**What the task asks:** For the data below, work out how many lines contain the word "orange" and supply only that number.

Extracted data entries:
════════════════════
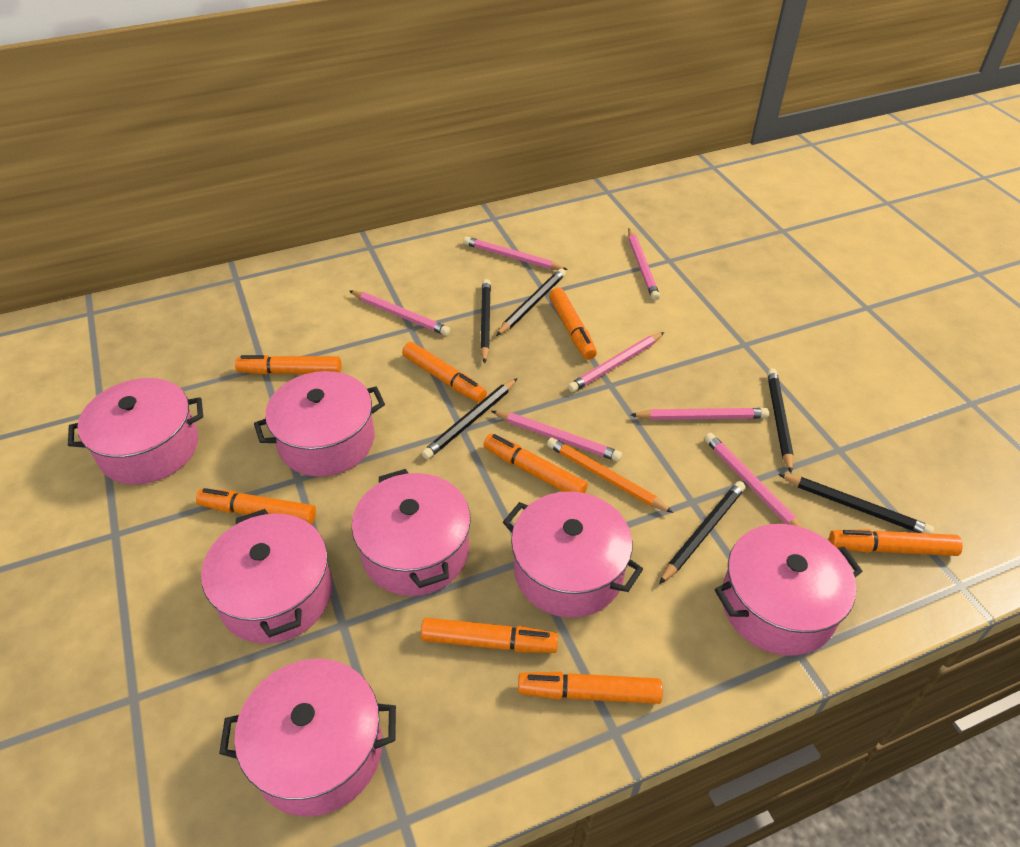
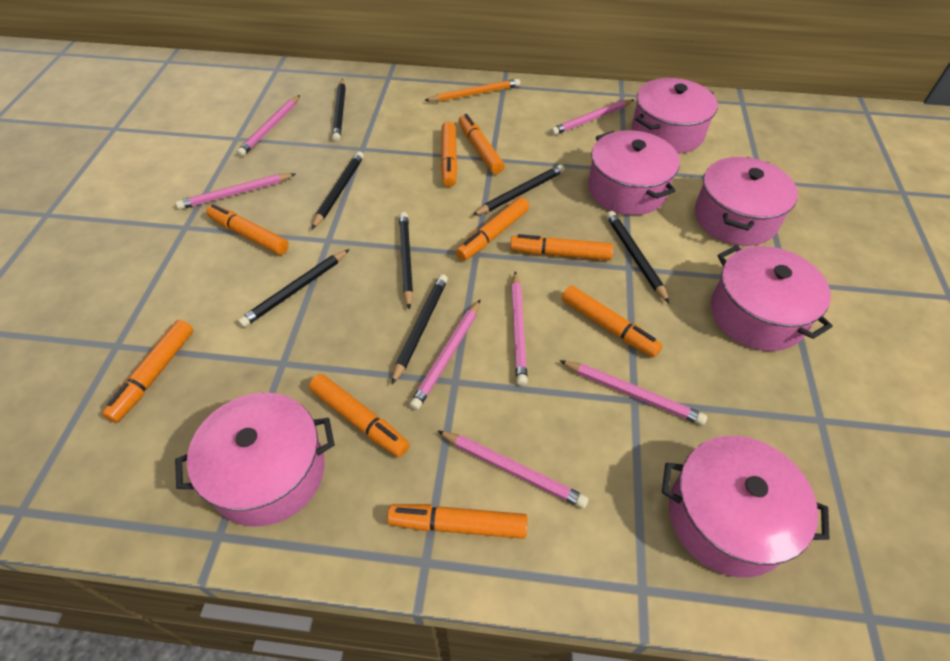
black pencil: 6 -> 7
orange marker: 8 -> 9
pink pot: 7 -> 6

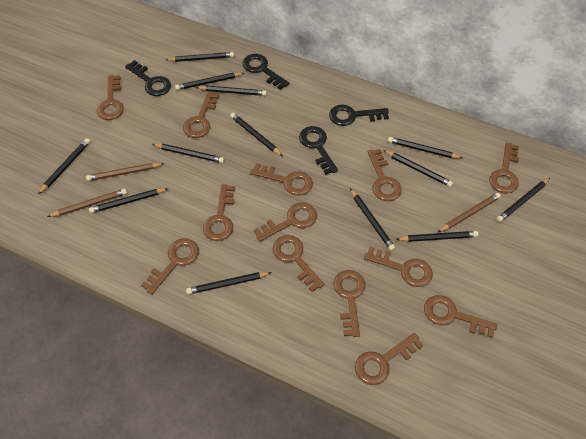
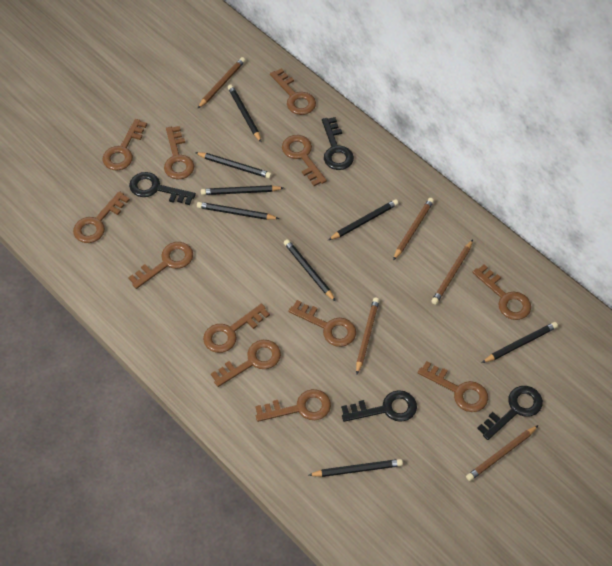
black pencil: 13 -> 8
brown key: 13 -> 12
brown pencil: 3 -> 5

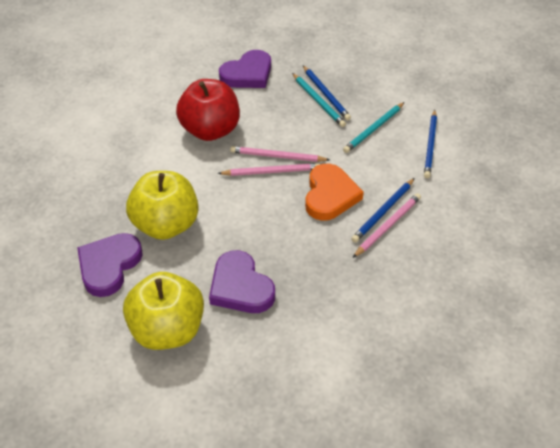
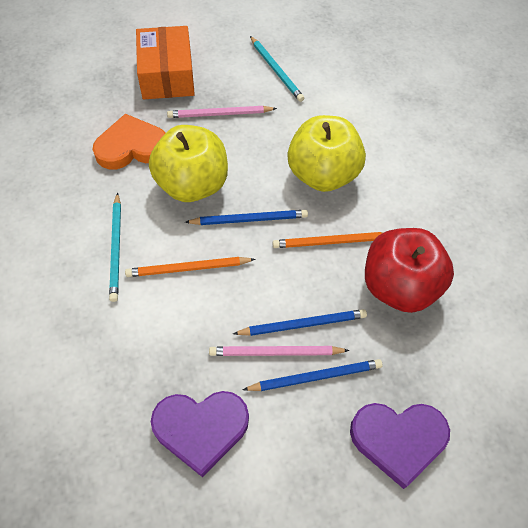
orange box: 0 -> 1
orange pencil: 0 -> 2
pink pencil: 3 -> 2
purple heart: 3 -> 2

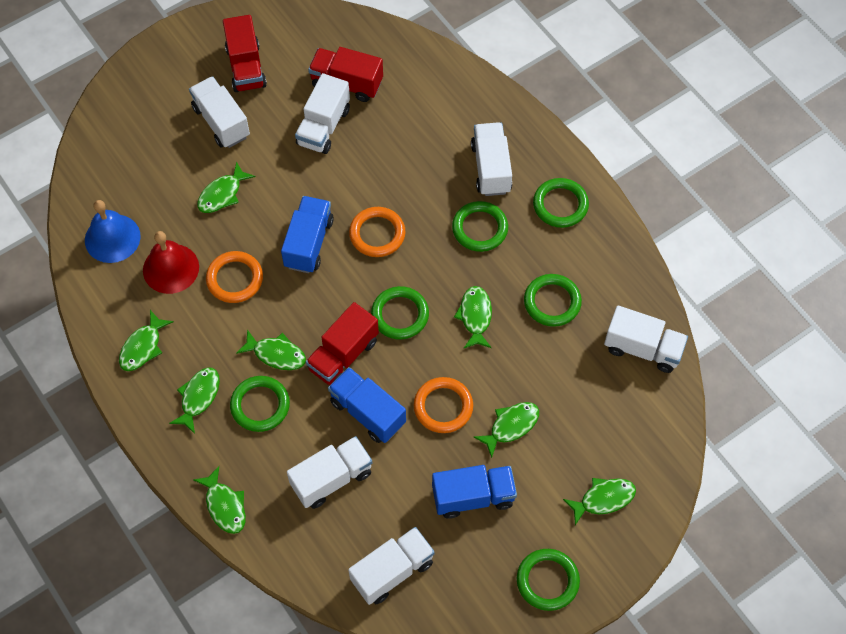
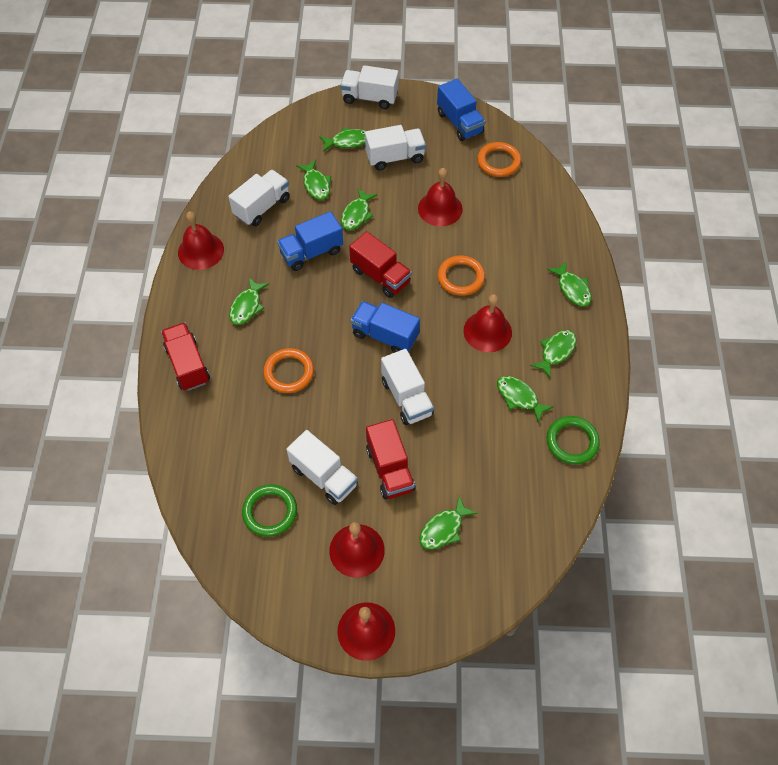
blue bell: 1 -> 0
green ring: 6 -> 2
red bell: 1 -> 5
white truck: 6 -> 5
════════════════════
**Output for this task:** 3